ACTION ITEM:
Look through the data below and extract, unchanged, the lines from the one that contains "C6: 150nF (GND, N17) -> 150nF (GND, N9)" to the one that contains "D9: diode 1N4004", both included.

########

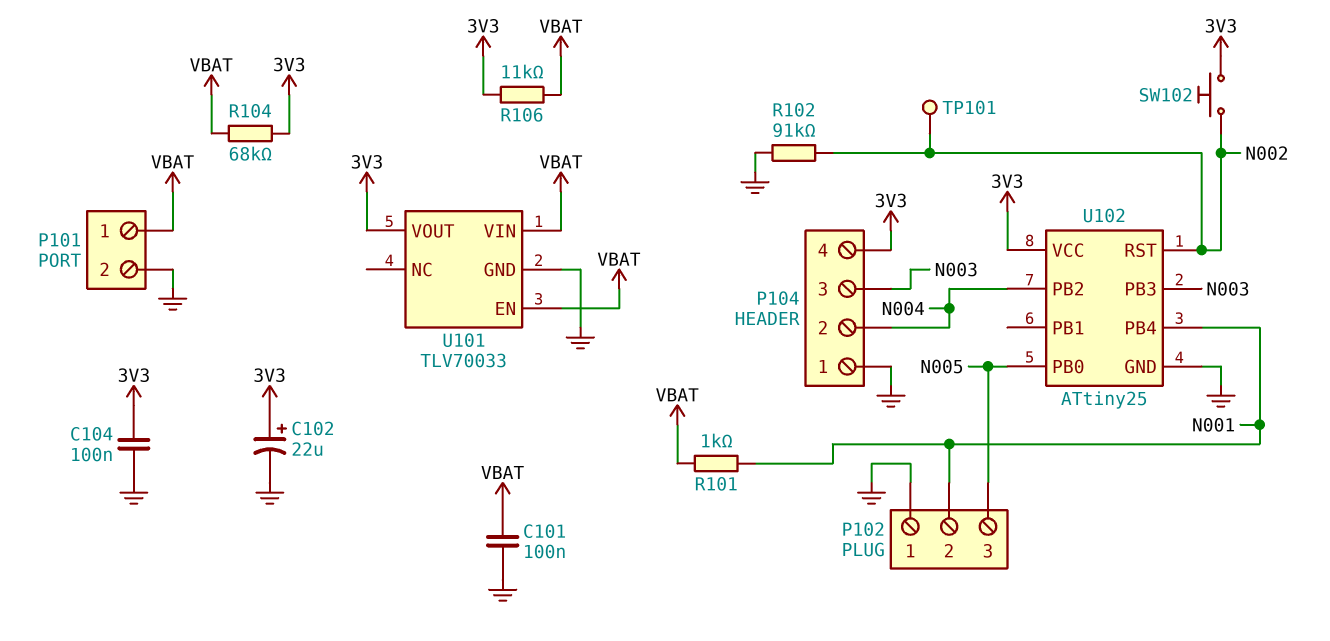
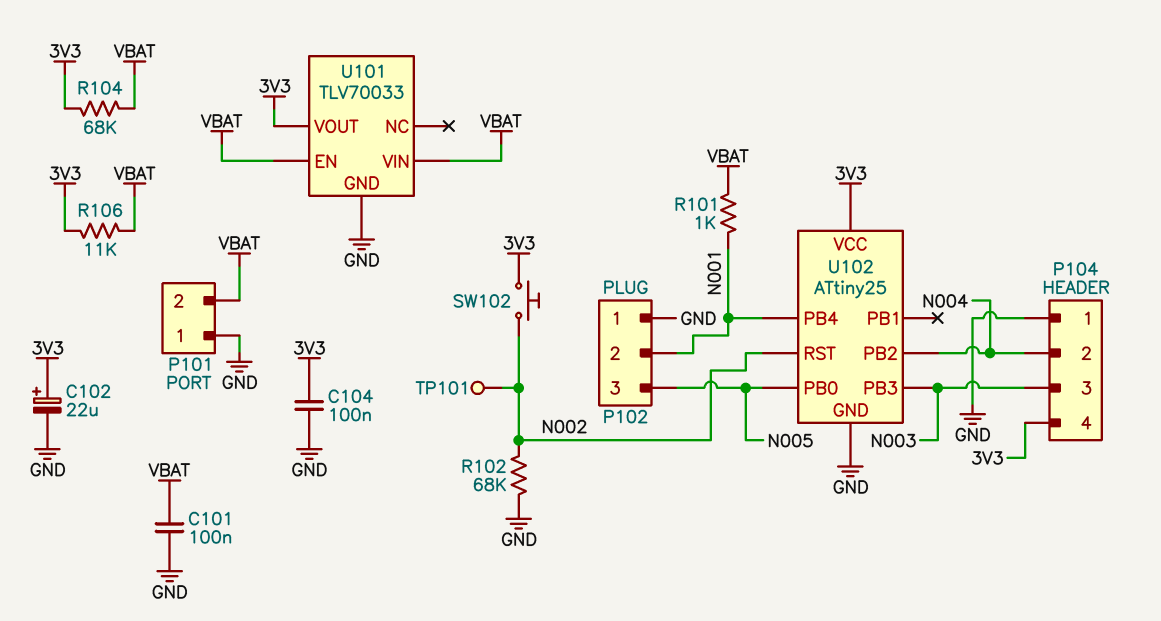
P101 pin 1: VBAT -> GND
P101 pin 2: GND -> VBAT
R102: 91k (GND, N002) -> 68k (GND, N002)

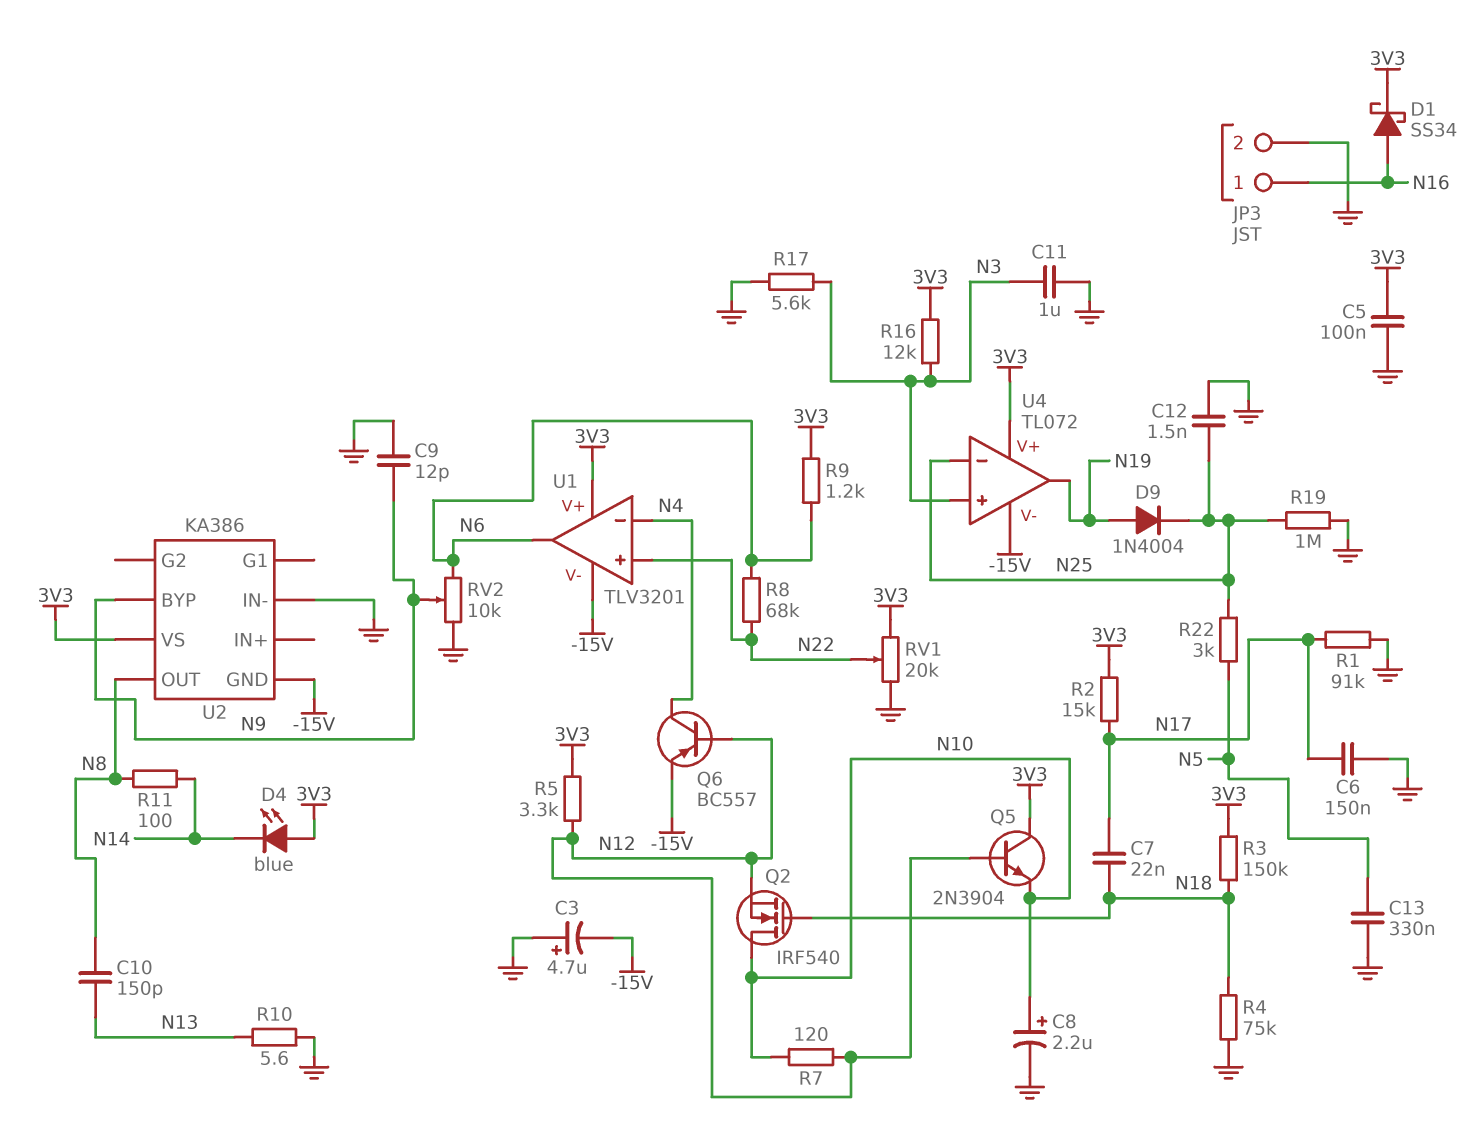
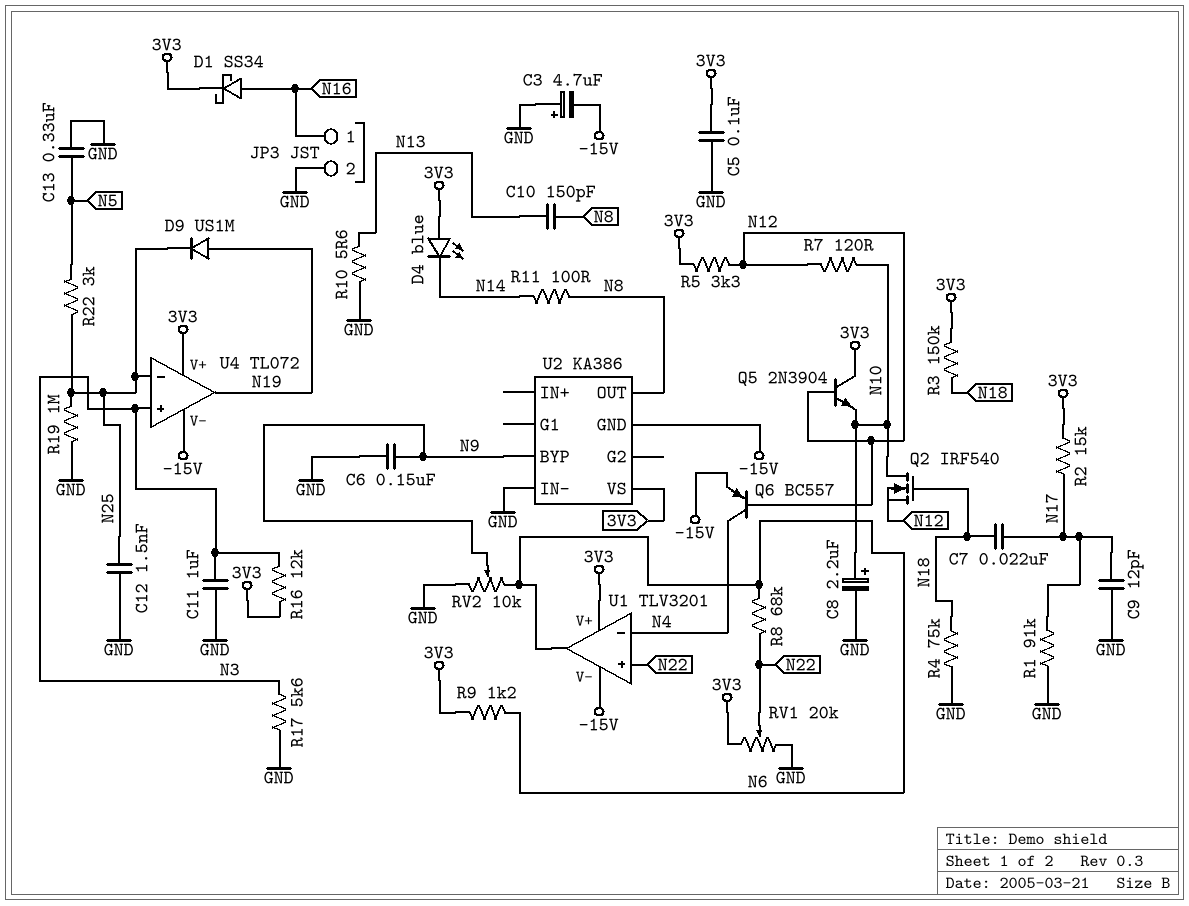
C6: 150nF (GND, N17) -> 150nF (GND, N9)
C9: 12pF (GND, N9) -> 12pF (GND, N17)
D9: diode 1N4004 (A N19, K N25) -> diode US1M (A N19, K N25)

########

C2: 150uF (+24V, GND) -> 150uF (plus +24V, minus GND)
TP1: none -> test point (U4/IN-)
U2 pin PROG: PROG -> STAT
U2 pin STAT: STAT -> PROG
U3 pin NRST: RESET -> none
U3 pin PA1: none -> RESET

########

WRITTEN ANSWER:
C6: 150nF (GND, N17) -> 150nF (GND, N9)
C9: 12pF (GND, N9) -> 12pF (GND, N17)
D9: diode 1N4004 (A N19, K N25) -> diode US1M (A N19, K N25)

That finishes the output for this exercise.